* [Object change listings]:
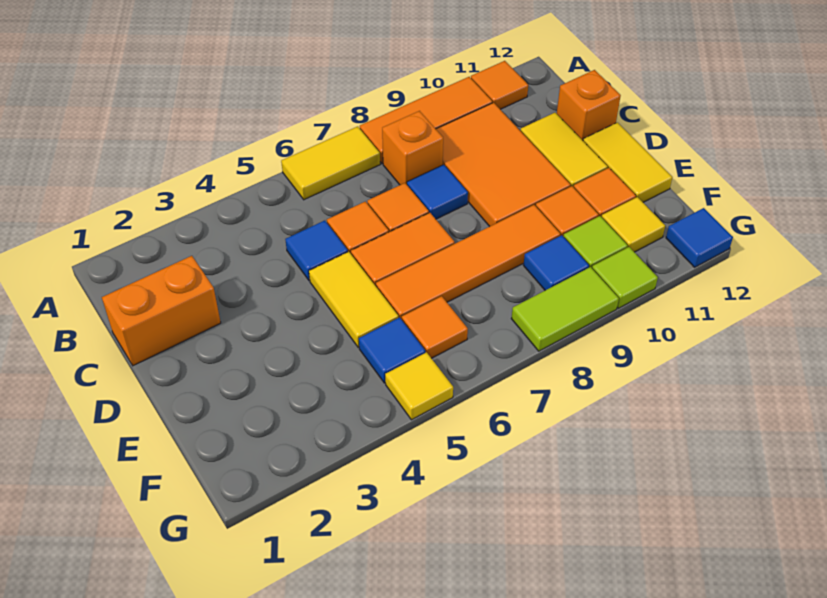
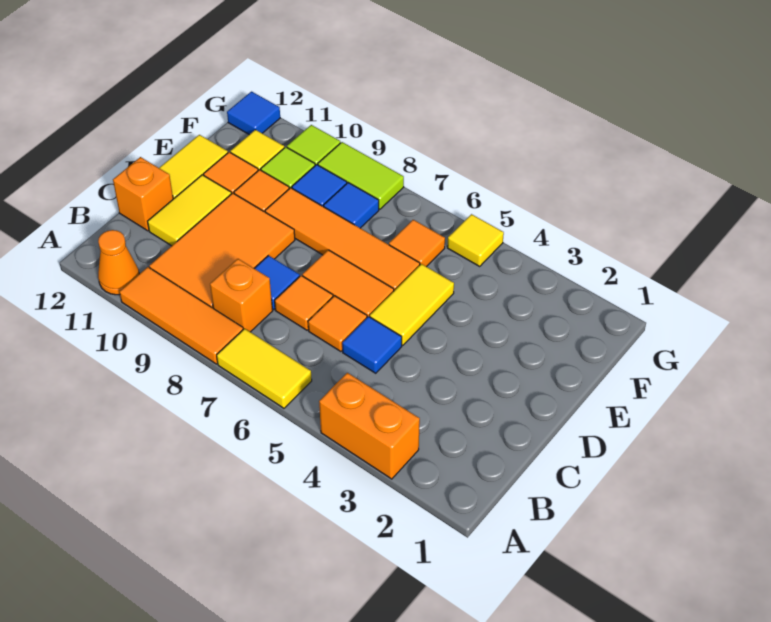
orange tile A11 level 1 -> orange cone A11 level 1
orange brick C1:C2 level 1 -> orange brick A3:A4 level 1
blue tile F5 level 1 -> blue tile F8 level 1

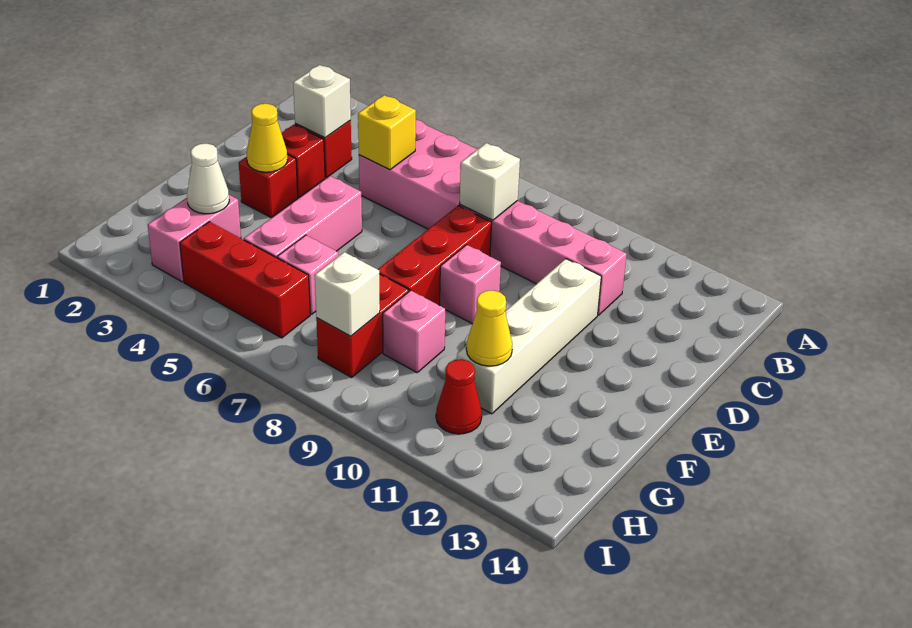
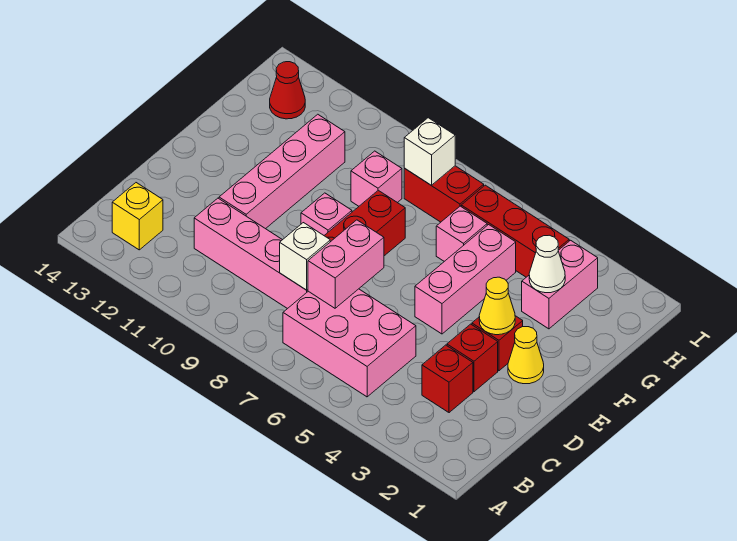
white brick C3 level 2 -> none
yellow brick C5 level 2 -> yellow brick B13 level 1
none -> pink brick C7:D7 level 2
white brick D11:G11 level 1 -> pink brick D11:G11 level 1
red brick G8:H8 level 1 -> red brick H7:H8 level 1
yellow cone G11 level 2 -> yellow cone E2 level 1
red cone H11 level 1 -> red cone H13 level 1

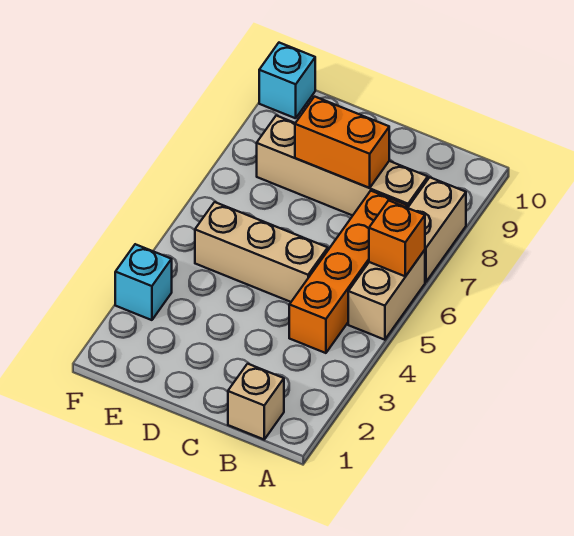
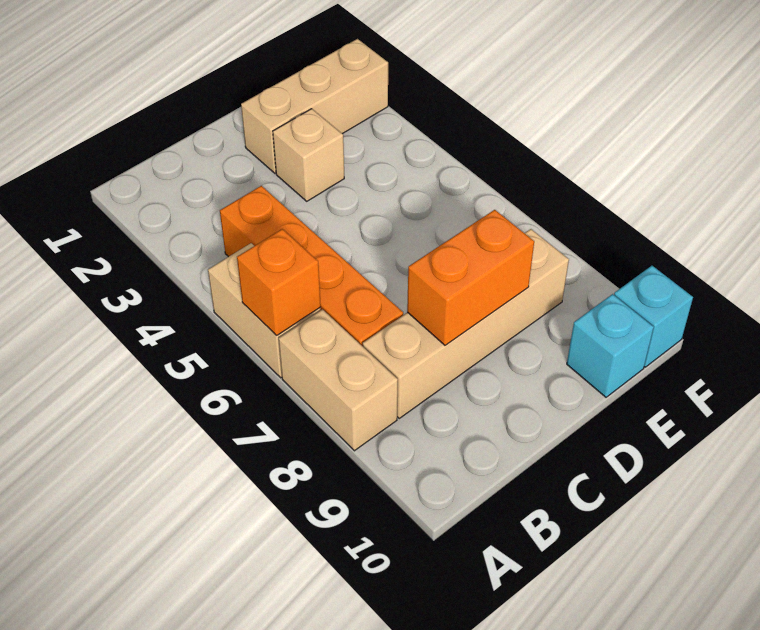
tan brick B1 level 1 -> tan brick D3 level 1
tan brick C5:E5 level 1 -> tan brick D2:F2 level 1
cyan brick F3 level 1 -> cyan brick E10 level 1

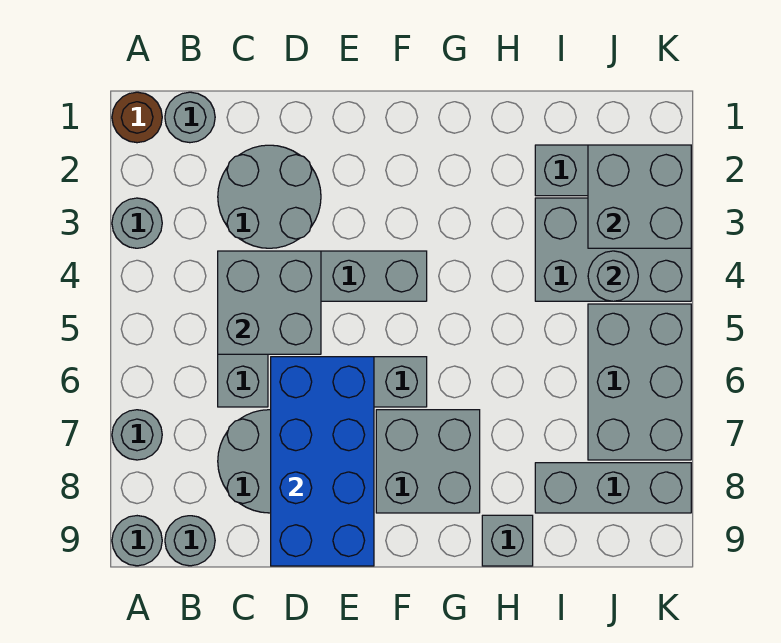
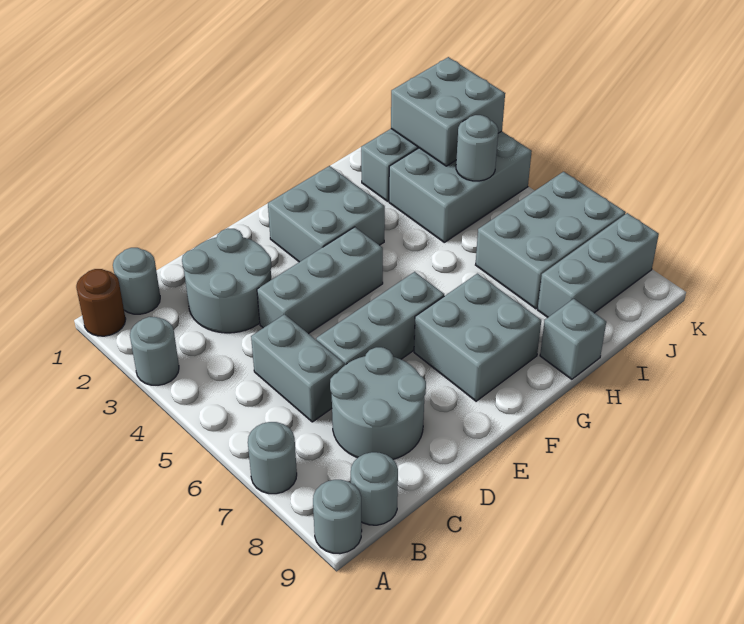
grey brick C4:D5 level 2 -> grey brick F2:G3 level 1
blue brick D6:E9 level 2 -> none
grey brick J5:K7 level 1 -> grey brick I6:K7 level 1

* [TASK ITEM]: Pick out each line above that includes "blue" and show it.

* [SOLUTION]:
blue tile F5 level 1 -> blue tile F8 level 1
blue brick D6:E9 level 2 -> none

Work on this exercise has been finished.